Edit difference data
● ● ● ● ●

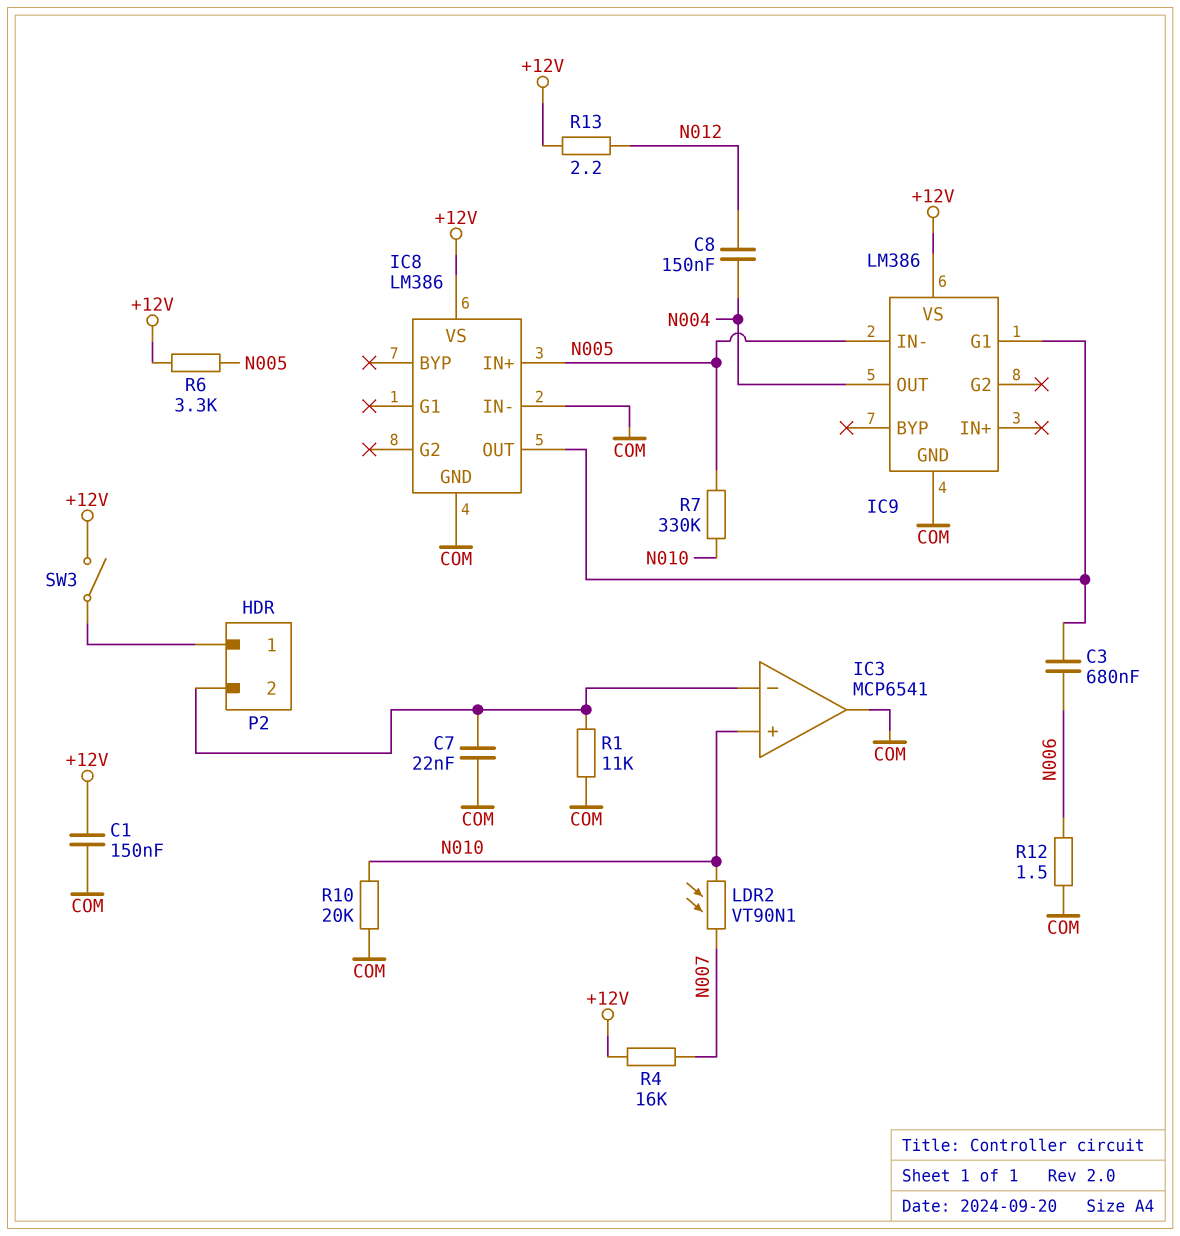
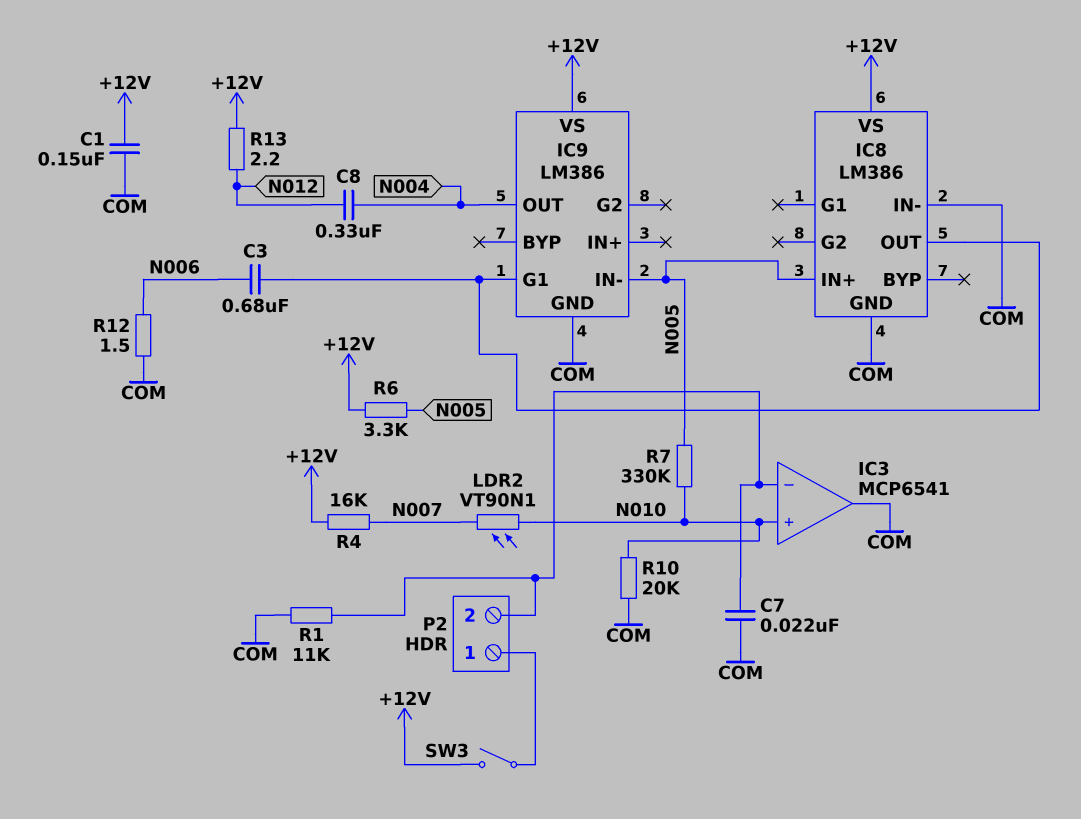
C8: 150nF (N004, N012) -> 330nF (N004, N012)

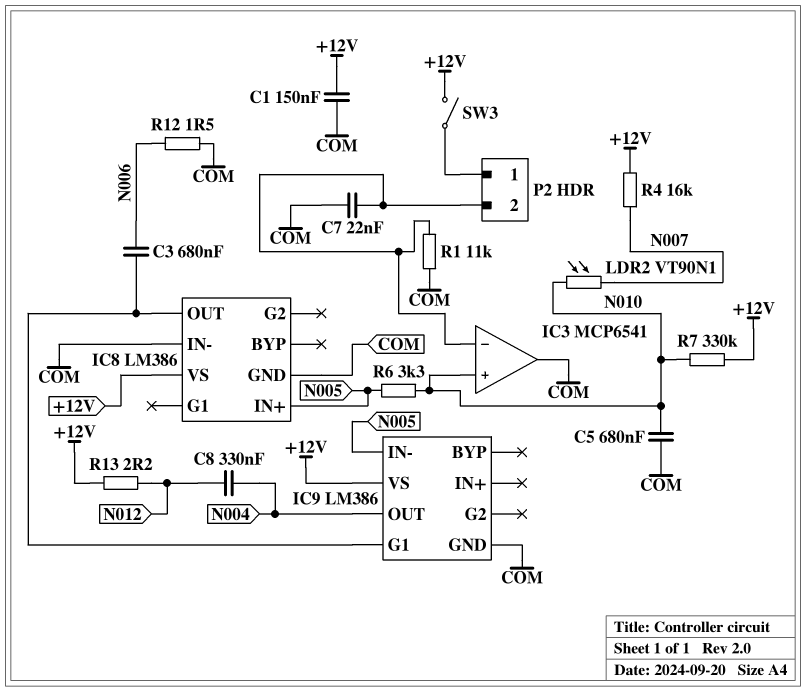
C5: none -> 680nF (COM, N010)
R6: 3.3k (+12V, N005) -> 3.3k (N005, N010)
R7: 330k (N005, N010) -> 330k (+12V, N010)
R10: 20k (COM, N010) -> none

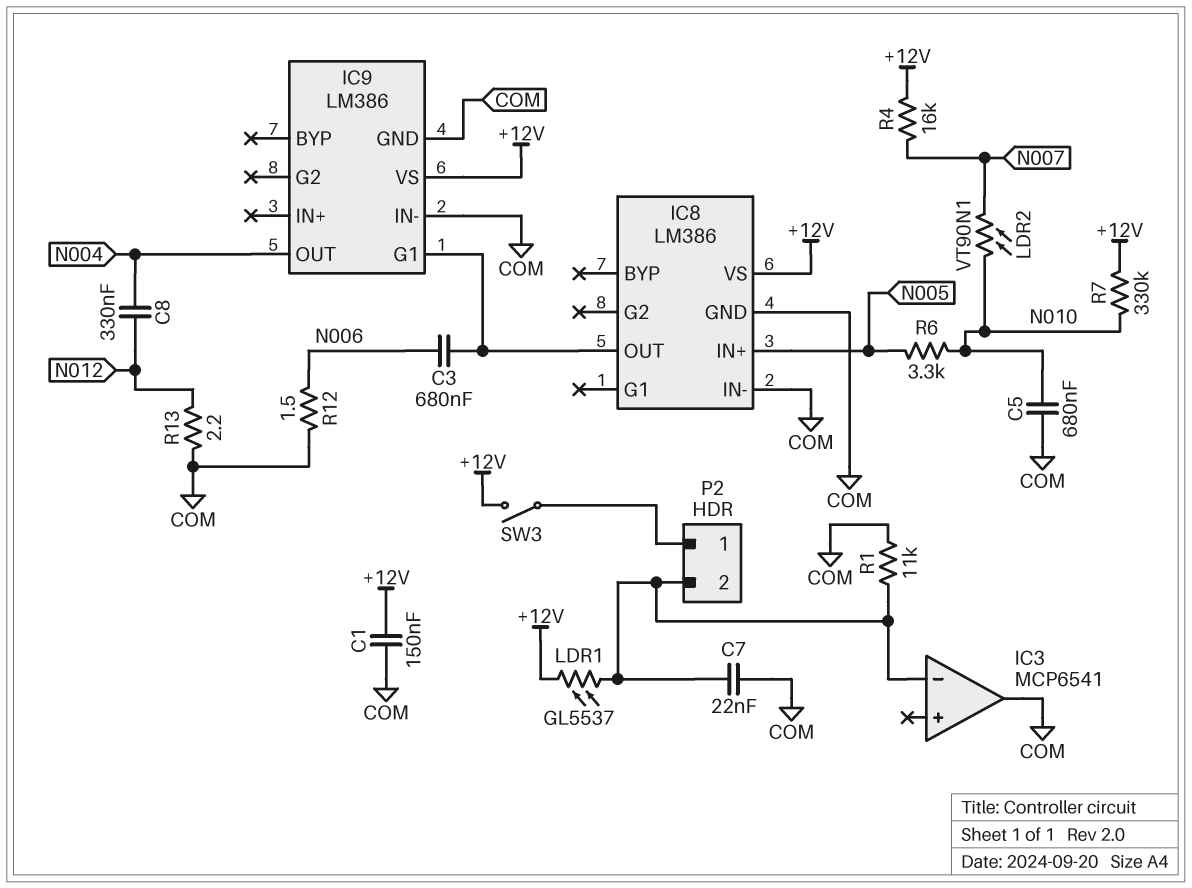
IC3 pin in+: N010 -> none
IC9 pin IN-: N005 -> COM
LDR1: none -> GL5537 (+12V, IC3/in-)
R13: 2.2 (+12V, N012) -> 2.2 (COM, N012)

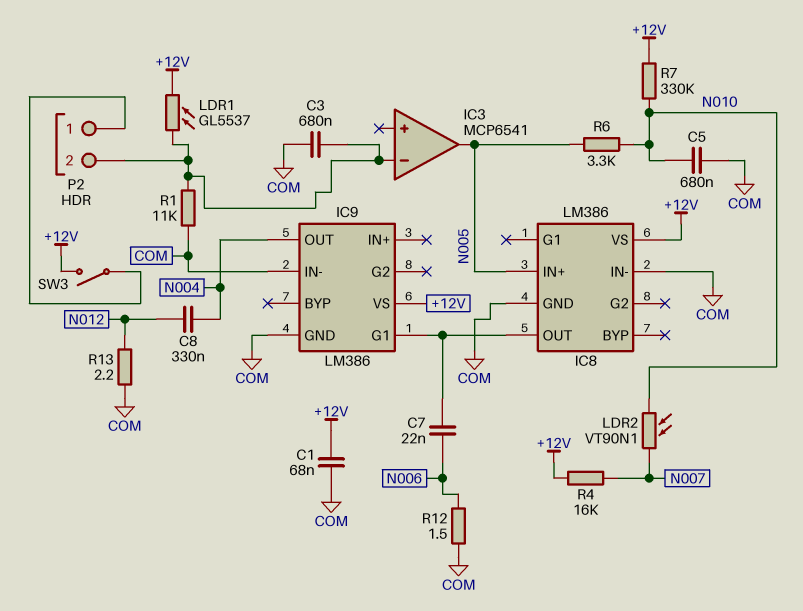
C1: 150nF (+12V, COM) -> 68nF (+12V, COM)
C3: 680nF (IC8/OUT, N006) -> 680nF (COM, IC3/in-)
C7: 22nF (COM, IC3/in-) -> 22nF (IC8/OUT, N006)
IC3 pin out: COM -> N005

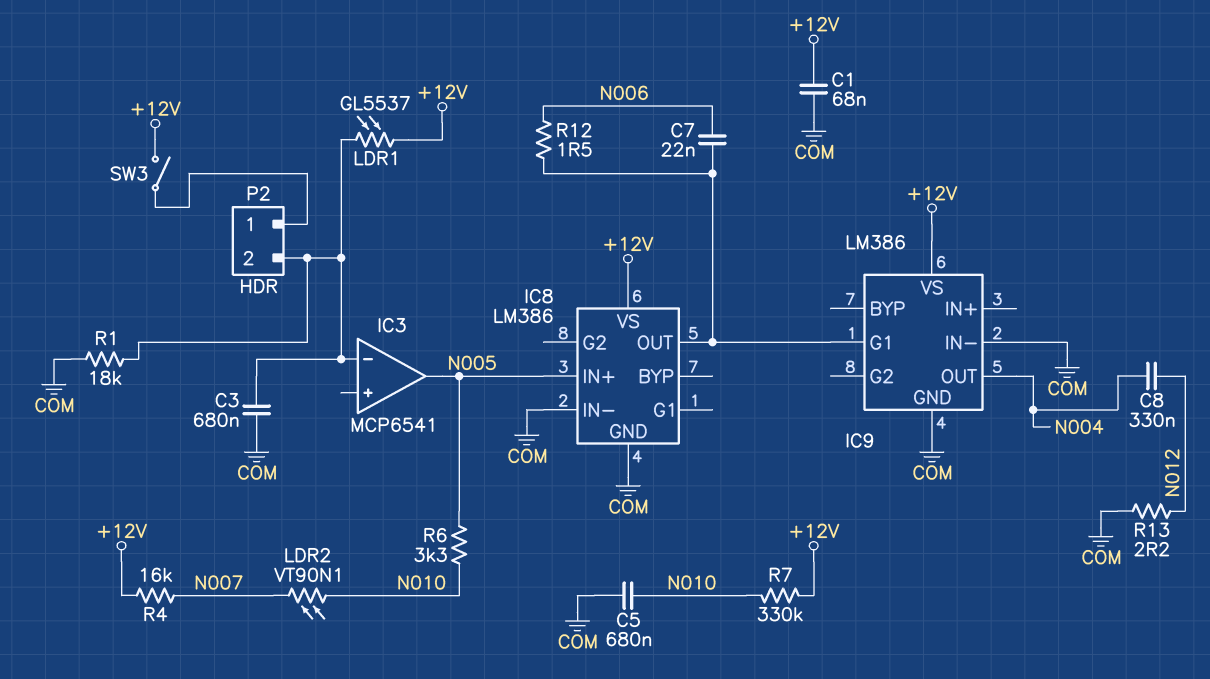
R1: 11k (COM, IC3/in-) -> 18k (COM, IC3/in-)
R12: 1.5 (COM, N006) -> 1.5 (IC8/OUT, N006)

● ● ● ● ●

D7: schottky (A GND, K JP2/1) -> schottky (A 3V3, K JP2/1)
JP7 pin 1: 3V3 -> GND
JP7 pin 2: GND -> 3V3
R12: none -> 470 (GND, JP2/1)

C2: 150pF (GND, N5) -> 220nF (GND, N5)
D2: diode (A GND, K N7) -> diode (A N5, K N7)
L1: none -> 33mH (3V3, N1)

● ● ● ● ●

EXERCISE DESCRIPTION:
Set down only the lines above that fall between the line holding "C2: 150pF (GND, N5) -> 220nF (GND, N5)" and the line holding "L1: none -> 33mH (3V3, N1)", inclusive, keeping each exact.

OUTPUT FOR THIS TASK:
C2: 150pF (GND, N5) -> 220nF (GND, N5)
D2: diode (A GND, K N7) -> diode (A N5, K N7)
L1: none -> 33mH (3V3, N1)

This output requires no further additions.